Exercise | In the entries below, identify every line with the string "pulverizador" and copy it.
------ Supplied records
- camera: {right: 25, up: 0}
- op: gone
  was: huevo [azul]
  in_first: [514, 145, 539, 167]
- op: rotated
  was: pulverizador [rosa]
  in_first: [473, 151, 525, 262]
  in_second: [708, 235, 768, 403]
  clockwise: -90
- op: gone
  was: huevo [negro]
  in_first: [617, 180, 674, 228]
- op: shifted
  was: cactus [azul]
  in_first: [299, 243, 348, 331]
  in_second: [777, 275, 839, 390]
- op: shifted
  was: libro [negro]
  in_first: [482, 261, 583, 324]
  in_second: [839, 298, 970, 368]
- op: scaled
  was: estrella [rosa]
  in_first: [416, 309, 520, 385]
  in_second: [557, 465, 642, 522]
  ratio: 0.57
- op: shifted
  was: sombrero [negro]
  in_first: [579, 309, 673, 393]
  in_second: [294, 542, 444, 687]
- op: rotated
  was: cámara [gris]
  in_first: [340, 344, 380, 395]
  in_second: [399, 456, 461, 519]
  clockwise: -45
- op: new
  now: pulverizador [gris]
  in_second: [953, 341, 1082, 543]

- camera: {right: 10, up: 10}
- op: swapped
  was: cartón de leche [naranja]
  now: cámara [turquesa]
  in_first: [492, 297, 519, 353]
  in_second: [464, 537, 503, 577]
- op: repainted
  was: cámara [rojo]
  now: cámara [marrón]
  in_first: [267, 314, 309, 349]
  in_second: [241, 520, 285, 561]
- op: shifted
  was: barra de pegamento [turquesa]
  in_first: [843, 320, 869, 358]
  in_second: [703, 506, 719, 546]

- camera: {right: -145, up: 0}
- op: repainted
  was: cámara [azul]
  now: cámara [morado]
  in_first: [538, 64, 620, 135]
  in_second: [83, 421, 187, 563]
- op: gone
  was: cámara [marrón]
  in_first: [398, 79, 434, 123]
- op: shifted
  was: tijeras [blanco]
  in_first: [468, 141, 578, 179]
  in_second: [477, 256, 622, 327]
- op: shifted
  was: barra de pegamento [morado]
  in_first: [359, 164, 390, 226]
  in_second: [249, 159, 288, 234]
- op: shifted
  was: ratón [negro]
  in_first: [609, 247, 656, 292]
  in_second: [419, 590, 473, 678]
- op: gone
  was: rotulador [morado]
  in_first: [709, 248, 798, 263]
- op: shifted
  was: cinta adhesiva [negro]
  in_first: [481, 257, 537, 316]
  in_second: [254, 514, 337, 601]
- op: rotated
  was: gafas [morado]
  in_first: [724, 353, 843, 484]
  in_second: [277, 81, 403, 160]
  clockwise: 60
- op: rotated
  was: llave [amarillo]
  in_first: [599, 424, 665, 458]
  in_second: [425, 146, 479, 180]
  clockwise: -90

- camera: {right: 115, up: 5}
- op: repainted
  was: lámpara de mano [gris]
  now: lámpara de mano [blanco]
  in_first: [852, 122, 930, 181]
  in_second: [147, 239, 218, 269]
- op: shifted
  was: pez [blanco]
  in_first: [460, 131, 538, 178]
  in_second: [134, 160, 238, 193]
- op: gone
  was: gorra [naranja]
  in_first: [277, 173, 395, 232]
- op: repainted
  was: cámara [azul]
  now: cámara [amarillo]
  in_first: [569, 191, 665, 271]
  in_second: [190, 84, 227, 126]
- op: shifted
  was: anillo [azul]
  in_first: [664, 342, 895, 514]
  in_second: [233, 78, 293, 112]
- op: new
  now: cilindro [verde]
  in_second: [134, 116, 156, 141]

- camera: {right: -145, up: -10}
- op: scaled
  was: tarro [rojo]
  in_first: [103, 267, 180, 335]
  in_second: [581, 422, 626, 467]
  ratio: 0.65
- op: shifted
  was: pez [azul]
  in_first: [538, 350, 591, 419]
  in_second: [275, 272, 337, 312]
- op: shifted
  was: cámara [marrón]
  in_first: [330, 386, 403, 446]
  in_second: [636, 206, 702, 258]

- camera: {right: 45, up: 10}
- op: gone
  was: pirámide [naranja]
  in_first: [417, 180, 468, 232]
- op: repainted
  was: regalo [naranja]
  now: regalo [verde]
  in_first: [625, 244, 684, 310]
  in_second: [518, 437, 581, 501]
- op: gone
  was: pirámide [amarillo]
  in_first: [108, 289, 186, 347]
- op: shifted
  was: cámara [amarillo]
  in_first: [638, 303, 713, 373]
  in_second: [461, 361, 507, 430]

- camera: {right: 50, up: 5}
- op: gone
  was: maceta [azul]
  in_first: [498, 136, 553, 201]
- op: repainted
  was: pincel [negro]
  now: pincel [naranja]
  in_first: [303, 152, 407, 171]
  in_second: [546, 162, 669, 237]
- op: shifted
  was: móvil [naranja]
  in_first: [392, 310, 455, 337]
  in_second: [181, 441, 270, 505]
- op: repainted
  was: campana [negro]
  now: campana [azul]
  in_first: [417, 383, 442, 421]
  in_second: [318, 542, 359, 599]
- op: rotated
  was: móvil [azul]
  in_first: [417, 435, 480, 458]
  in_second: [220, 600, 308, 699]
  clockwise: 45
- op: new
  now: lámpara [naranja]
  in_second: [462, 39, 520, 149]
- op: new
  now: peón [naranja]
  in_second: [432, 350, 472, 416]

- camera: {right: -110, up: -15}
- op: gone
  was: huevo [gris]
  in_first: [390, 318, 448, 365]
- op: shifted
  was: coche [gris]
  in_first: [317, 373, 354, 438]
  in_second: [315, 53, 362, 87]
------------
Your response |
  was: pulverizador [rosa]
  now: pulverizador [gris]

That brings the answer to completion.